> [EXERCISE PROMPT]
Copy out the lines from the line with "Trace every road" through the line with "road 2 (track): [(511,511),(477,351),(471,0)]", swapping "footpaths" for "walkways" and changing nothing else.

☆ ☆ ☆ ☆

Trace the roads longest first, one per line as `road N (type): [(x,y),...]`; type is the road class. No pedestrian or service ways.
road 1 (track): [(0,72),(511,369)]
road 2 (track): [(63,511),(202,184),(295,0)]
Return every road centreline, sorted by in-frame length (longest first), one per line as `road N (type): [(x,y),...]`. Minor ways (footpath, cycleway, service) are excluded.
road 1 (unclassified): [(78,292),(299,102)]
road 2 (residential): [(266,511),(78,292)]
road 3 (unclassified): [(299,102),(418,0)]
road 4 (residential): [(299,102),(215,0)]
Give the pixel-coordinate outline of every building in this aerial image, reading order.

☆ ☆ ☆ ☆

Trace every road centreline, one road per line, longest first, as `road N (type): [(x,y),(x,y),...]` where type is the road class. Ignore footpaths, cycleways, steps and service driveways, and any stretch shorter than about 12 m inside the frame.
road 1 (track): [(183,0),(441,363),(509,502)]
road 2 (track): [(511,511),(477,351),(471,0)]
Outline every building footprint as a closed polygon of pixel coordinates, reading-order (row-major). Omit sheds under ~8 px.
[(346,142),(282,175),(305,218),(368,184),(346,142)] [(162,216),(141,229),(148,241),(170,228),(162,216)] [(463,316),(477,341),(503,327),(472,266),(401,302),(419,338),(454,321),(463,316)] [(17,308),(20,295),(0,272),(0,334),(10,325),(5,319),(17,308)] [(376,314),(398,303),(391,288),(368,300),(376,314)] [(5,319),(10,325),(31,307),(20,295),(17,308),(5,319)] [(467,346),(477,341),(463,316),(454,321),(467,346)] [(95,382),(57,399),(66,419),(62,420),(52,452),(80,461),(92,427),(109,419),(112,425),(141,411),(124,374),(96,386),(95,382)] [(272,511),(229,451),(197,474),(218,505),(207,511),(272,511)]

☆ ☆ ☆ ☆

> [THE RESPONSE]
Trace every road centreline, one road per line, longest first, as `road N (type): [(x,y),(x,y),...]` where type is the road class. Ignore walkways, cycleways, steps and service driveways, and any stretch shorter than about 12 m inside the frame.
road 1 (track): [(183,0),(441,363),(509,502)]
road 2 (track): [(511,511),(477,351),(471,0)]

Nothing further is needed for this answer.